** Working data follows **

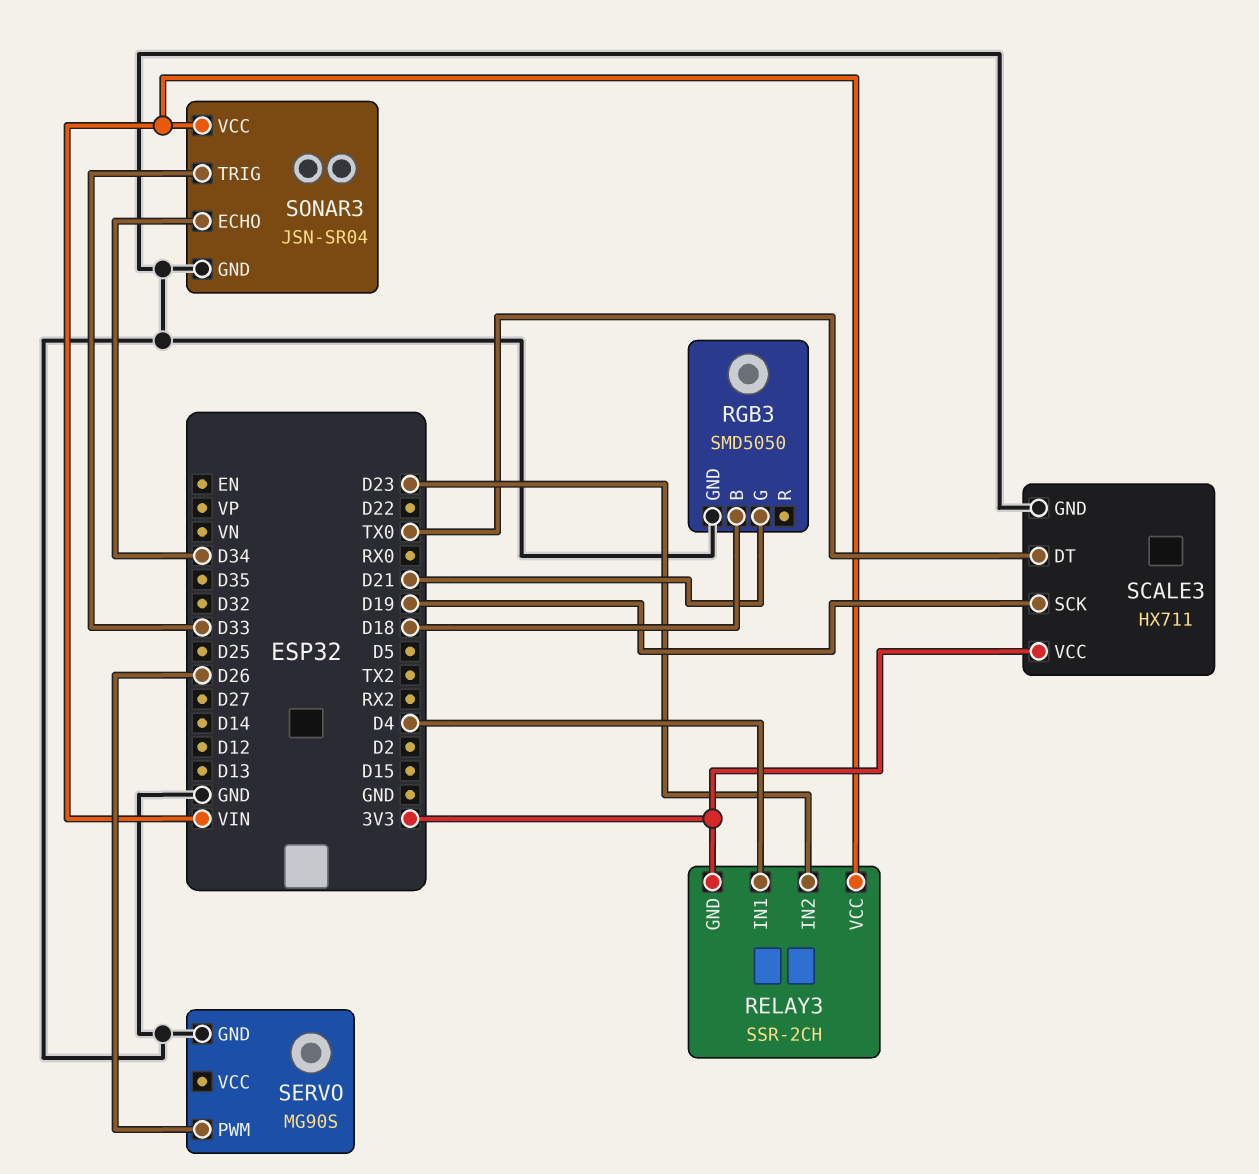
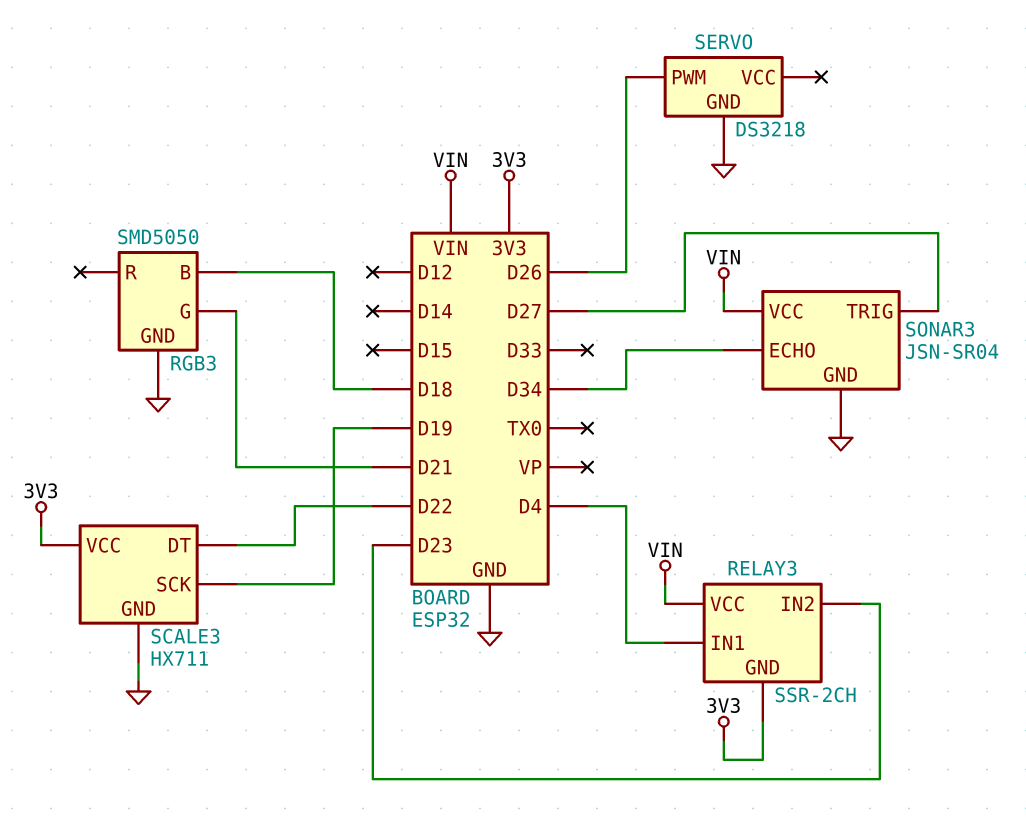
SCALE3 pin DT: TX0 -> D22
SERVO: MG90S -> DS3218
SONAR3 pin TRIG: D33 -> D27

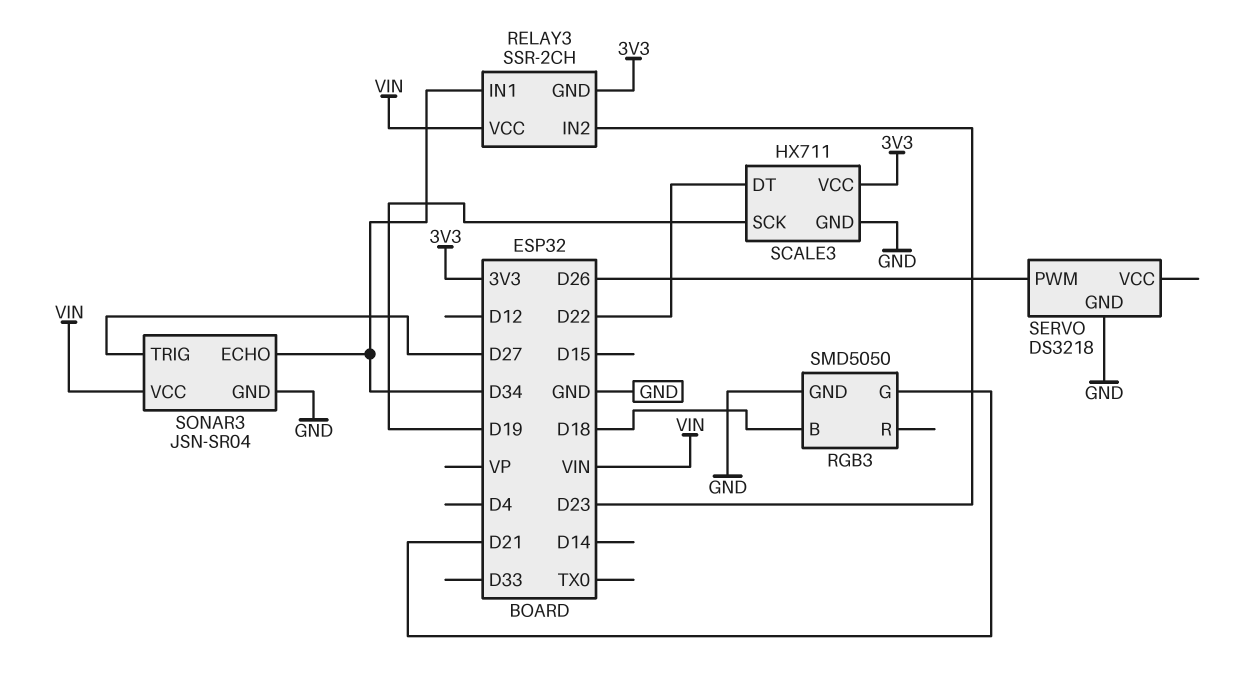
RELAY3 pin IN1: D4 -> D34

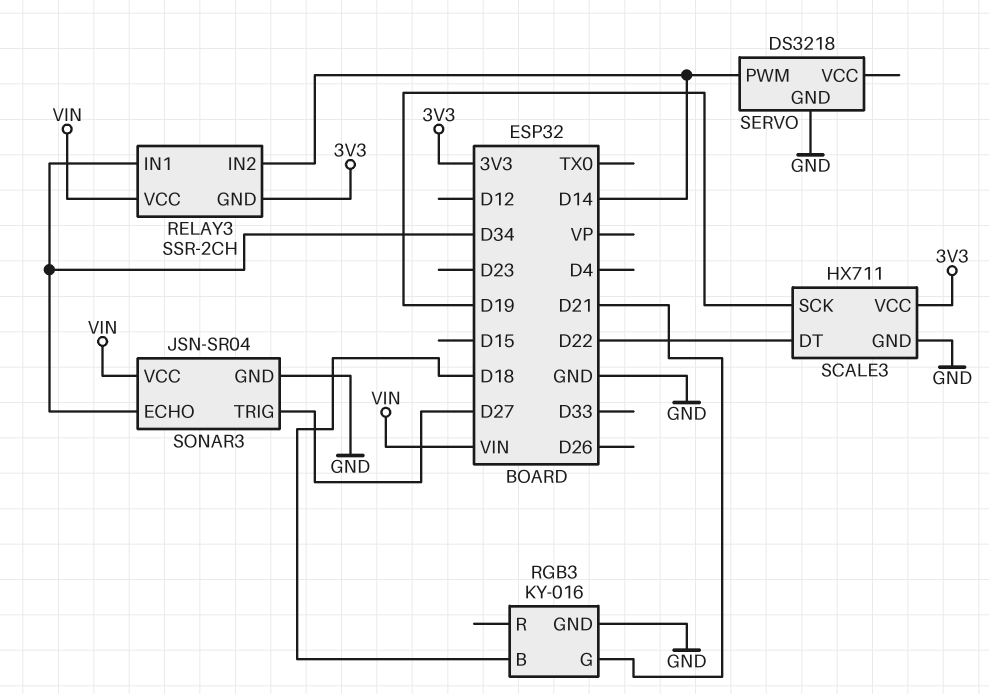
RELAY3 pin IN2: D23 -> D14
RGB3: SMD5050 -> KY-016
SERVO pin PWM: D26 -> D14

** End of Working data **

(What to work on)
Copy the whole listing above word for word but do not carry over the pictures.

(Solution to the problem)
SCALE3 pin DT: TX0 -> D22
SERVO: MG90S -> DS3218
SONAR3 pin TRIG: D33 -> D27

RELAY3 pin IN1: D4 -> D34

RELAY3 pin IN2: D23 -> D14
RGB3: SMD5050 -> KY-016
SERVO pin PWM: D26 -> D14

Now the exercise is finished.